* [Task goal]: Could you find every line in the entries below that holds the word "diode" and copy it?

________________________________________

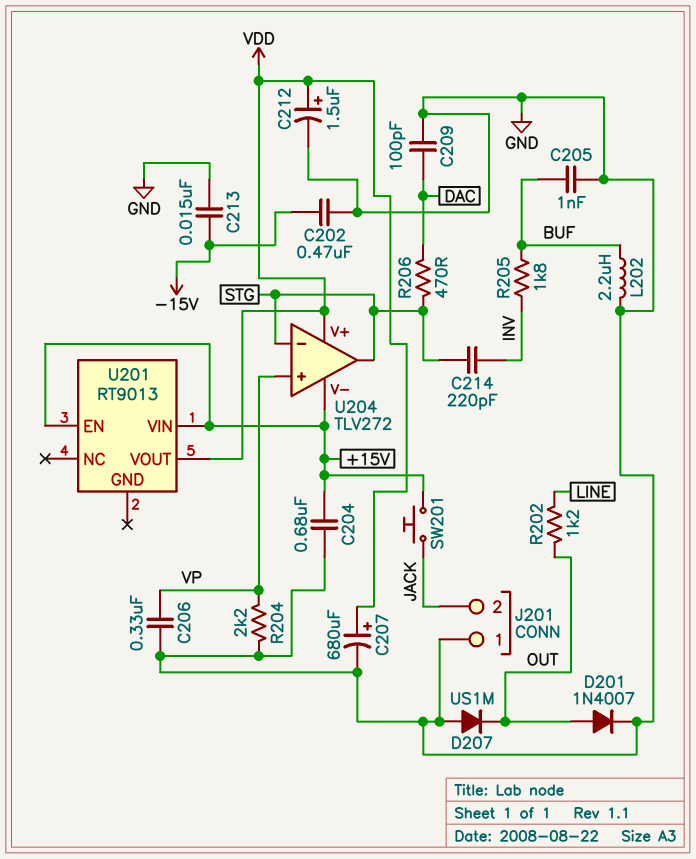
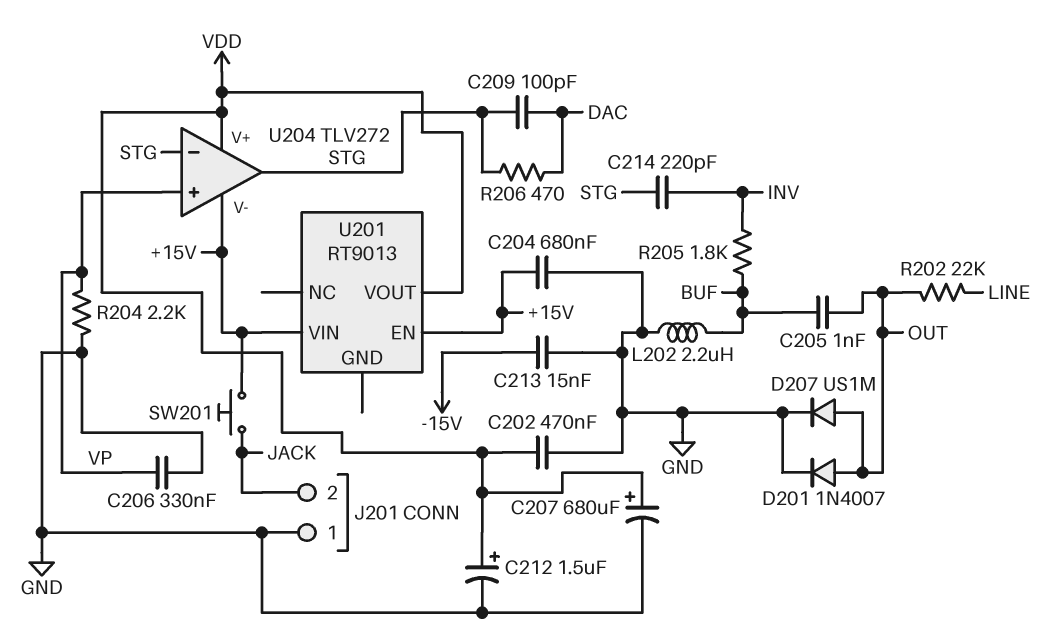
C202: 470nF (-15V, GND) -> 470nF (GND, VDD)
C205: 1nF (BUF, GND) -> 1nF (BUF, OUT)
C209: 100pF (DAC, GND) -> 100pF (DAC, STG)
D207: diode US1M (A GND, K OUT) -> diode US1M (A OUT, K GND)
R202: 1.2k (LINE, OUT) -> 22k (LINE, OUT)

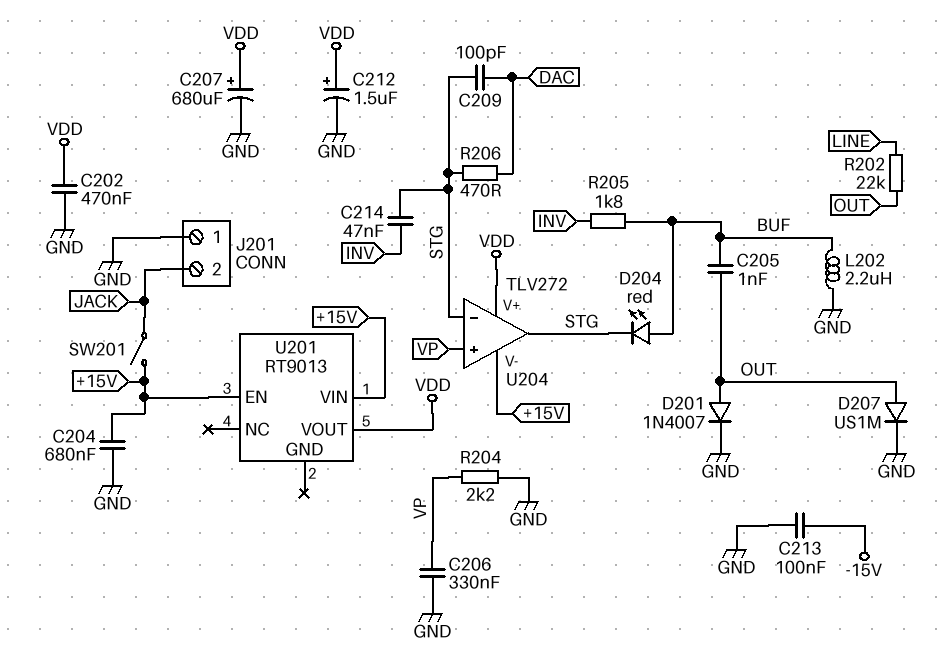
C213: 15nF (-15V, GND) -> 100nF (-15V, GND)
C214: 220pF (INV, STG) -> 47nF (INV, STG)
D204: none -> LED red (A BUF, K STG)
SW201: button (+15V, JACK) -> switch (+15V, JACK)

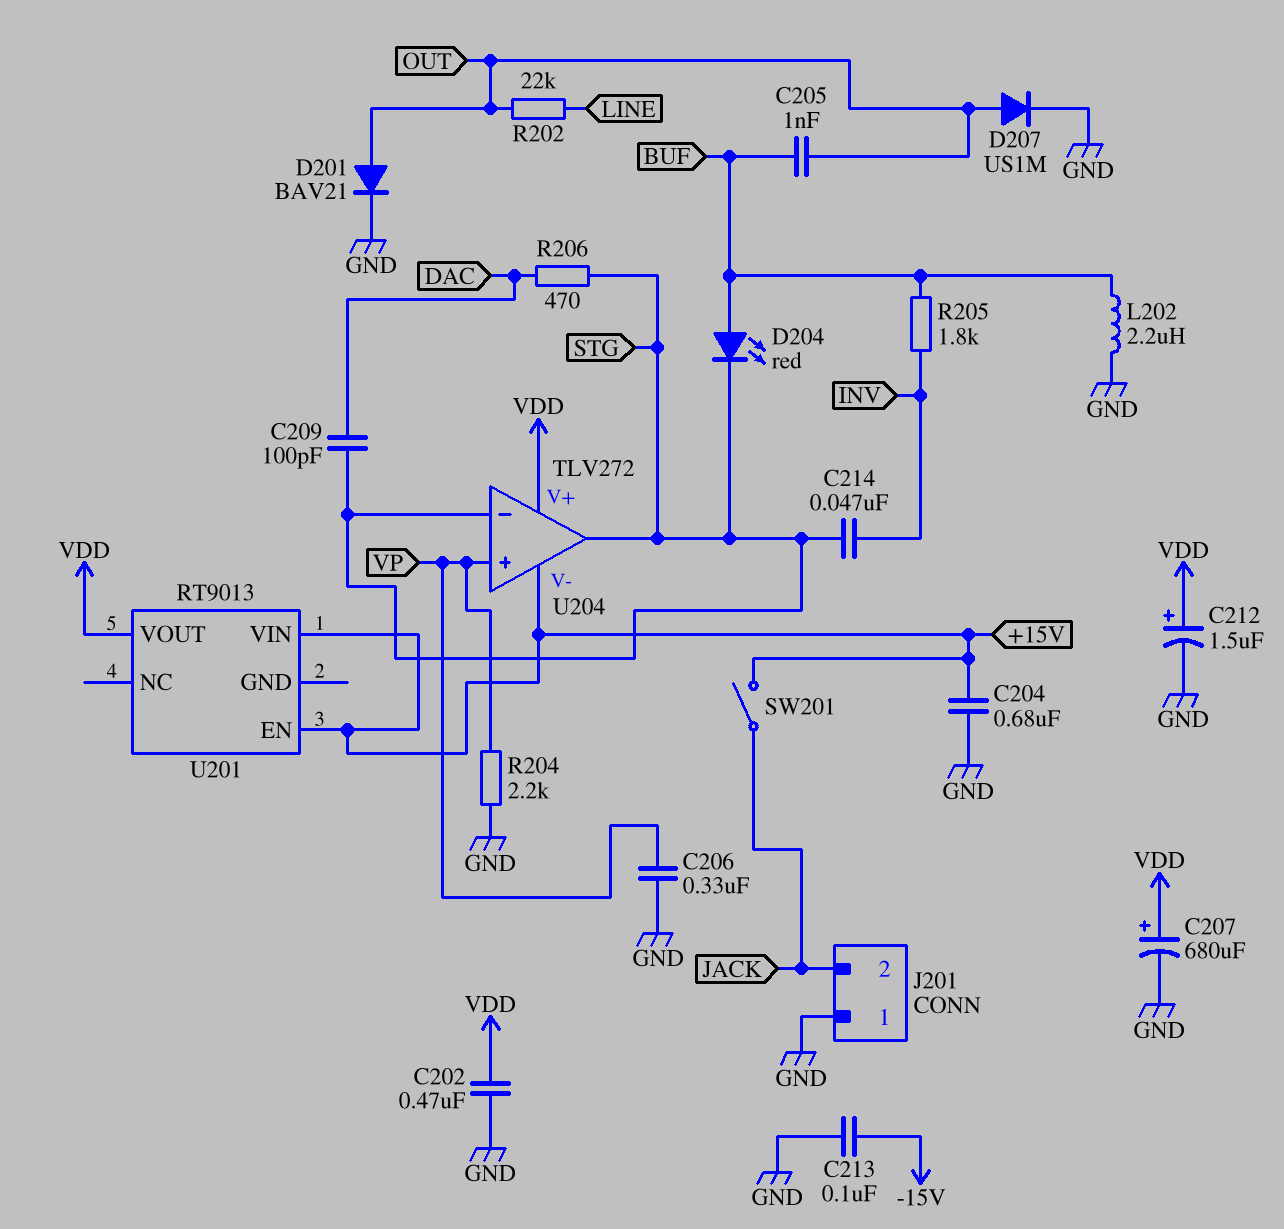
D201: diode 1N4007 (A OUT, K GND) -> diode BAV21 (A OUT, K GND)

________________________________________

* [Output below]:
D207: diode US1M (A GND, K OUT) -> diode US1M (A OUT, K GND)
D201: diode 1N4007 (A OUT, K GND) -> diode BAV21 (A OUT, K GND)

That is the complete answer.